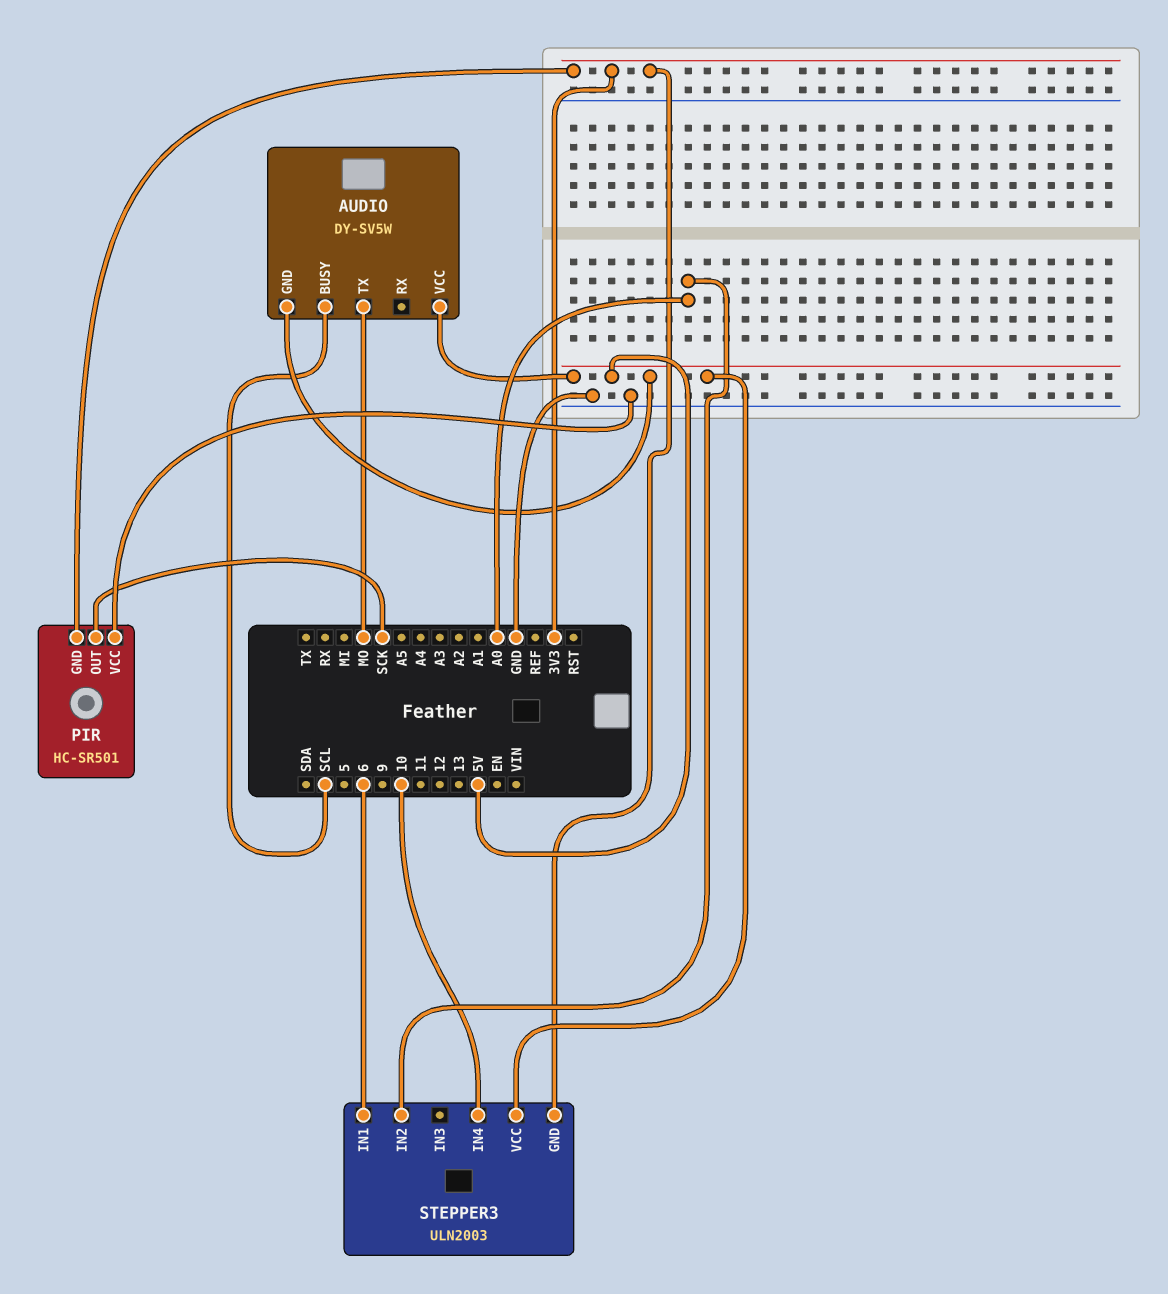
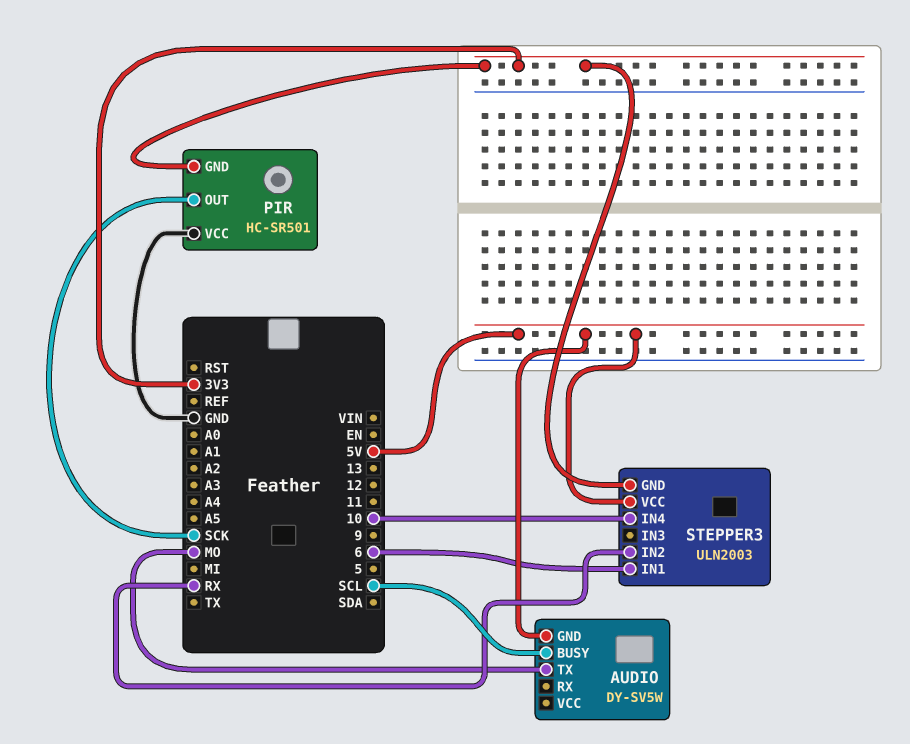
AUDIO pin VCC: 5V -> none
STEPPER3 pin IN2: A0 -> RX

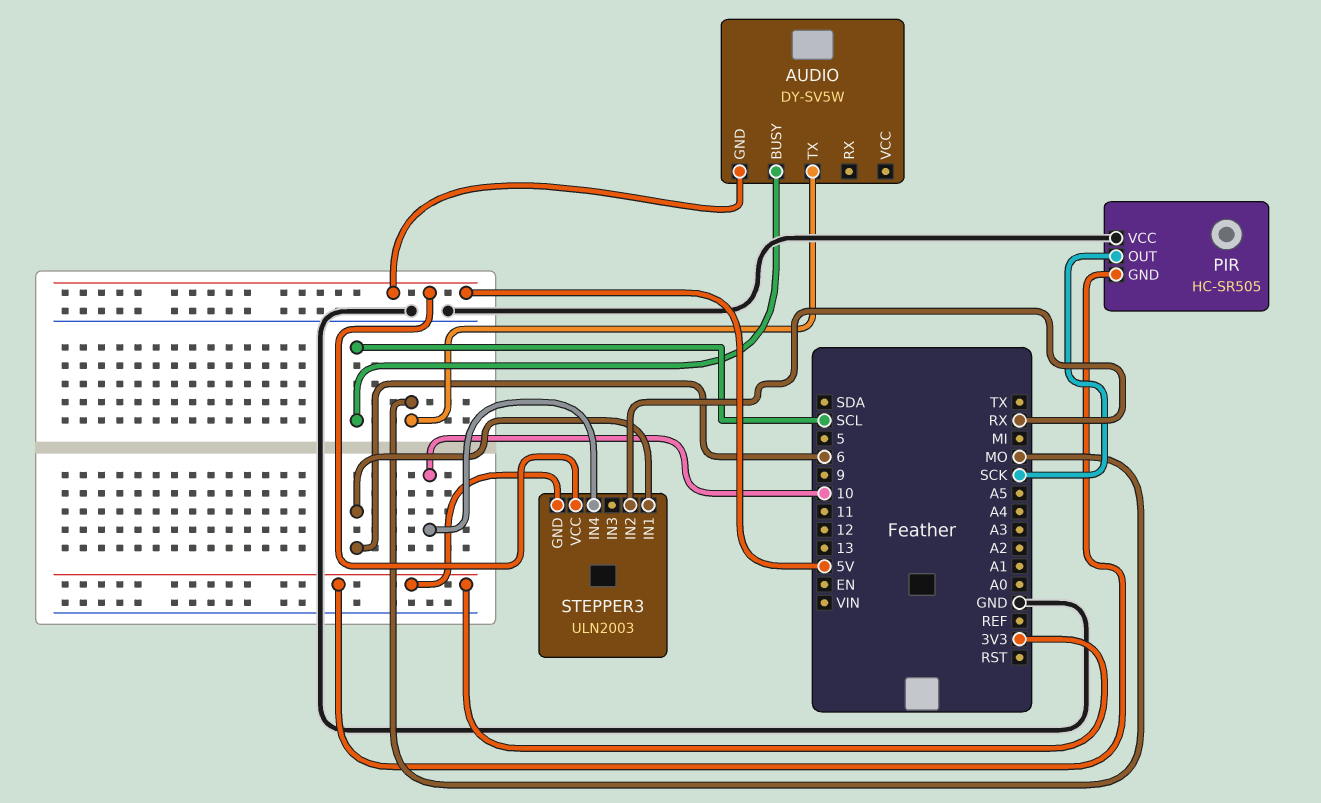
PIR: HC-SR501 -> HC-SR505

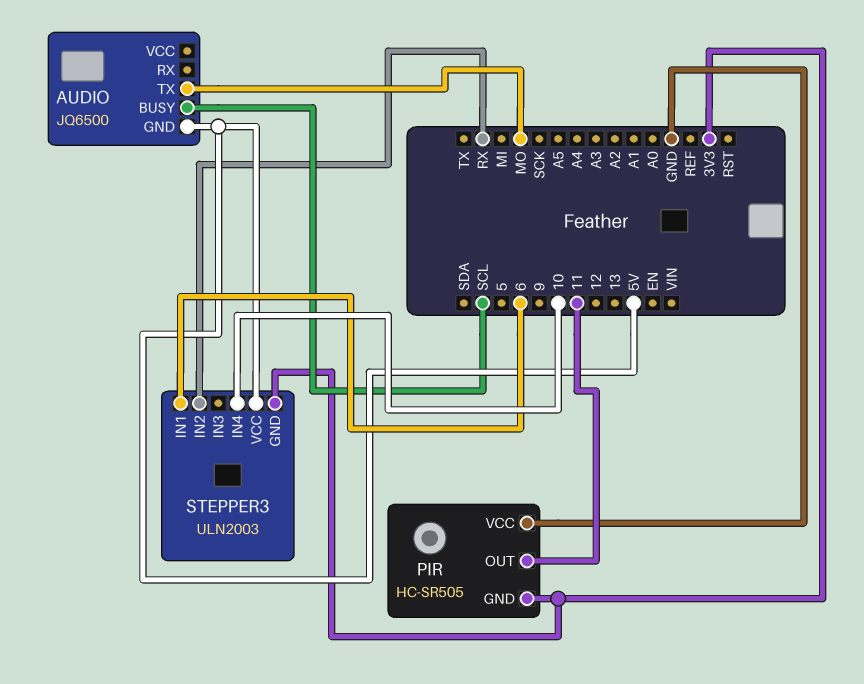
AUDIO: DY-SV5W -> JQ6500
PIR pin OUT: SCK -> 11

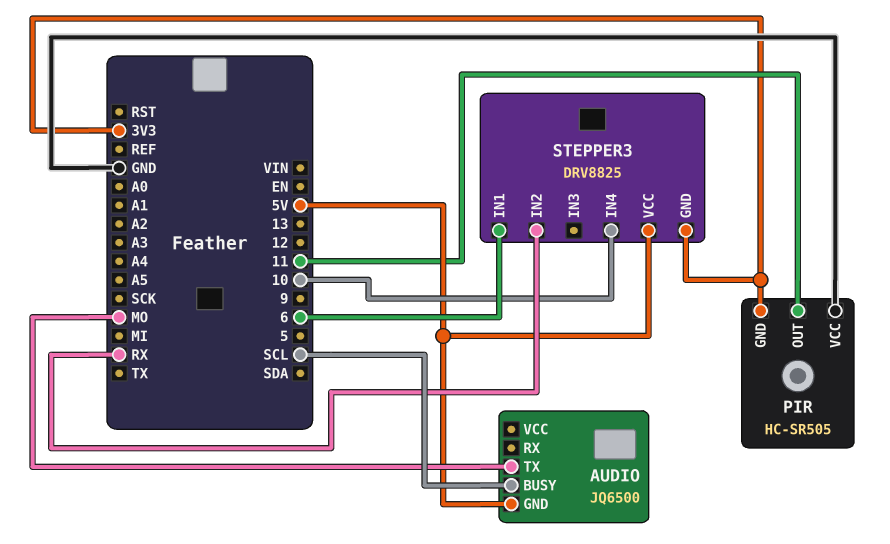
STEPPER3: ULN2003 -> DRV8825

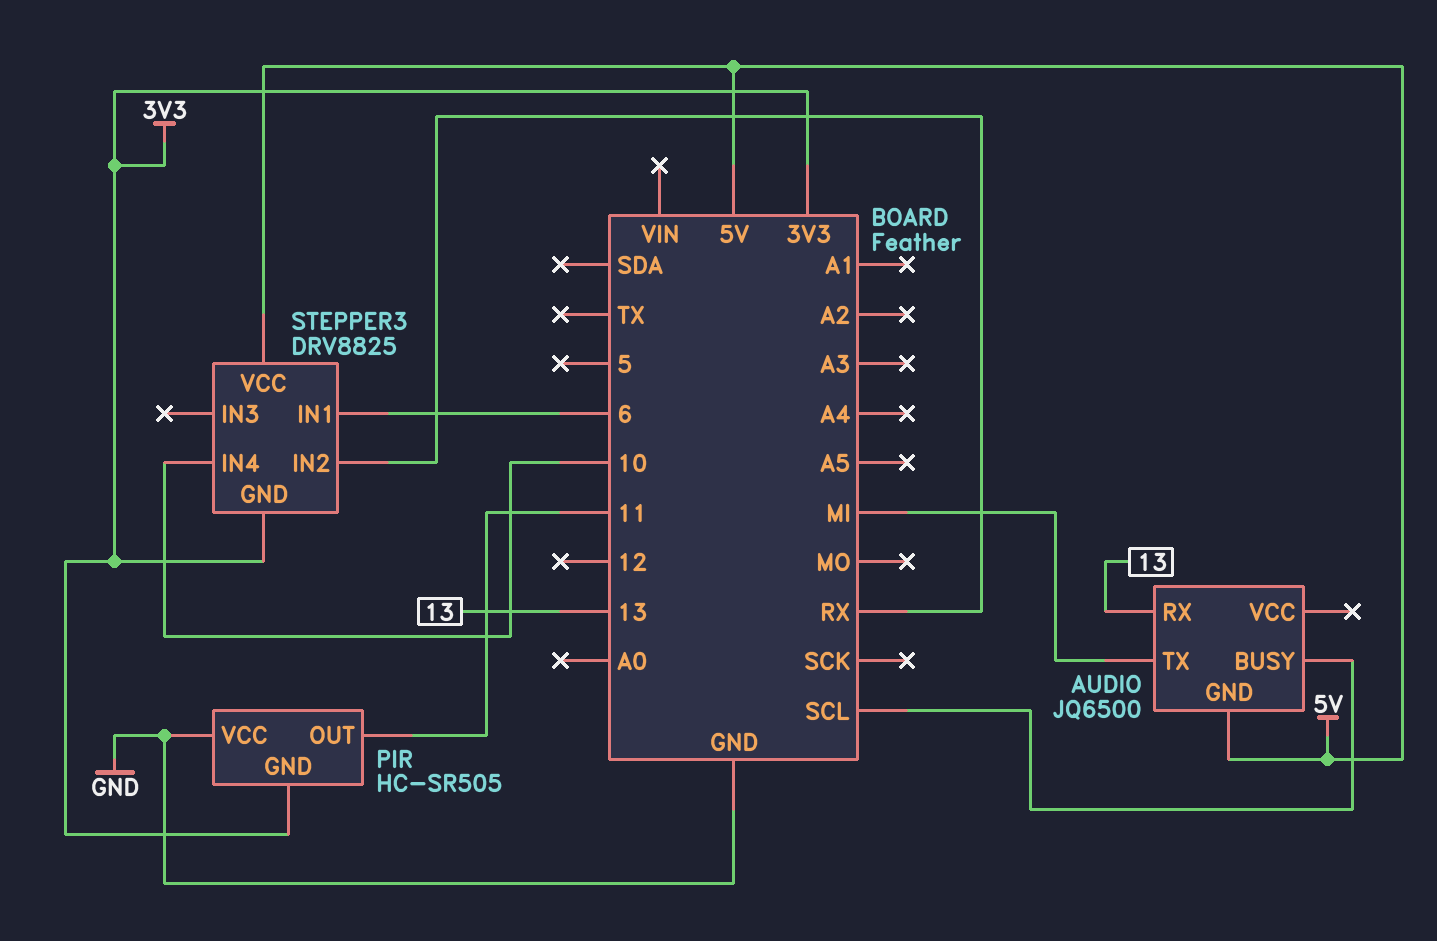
AUDIO pin RX: none -> 13
AUDIO pin TX: MO -> MI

Requirement. Output the line containing "STEPPER3: ULN2003 -> DRV8825" along with every line after it to the end of the material, exactly as written, but without pictures.

Written answer.
STEPPER3: ULN2003 -> DRV8825

AUDIO pin RX: none -> 13
AUDIO pin TX: MO -> MI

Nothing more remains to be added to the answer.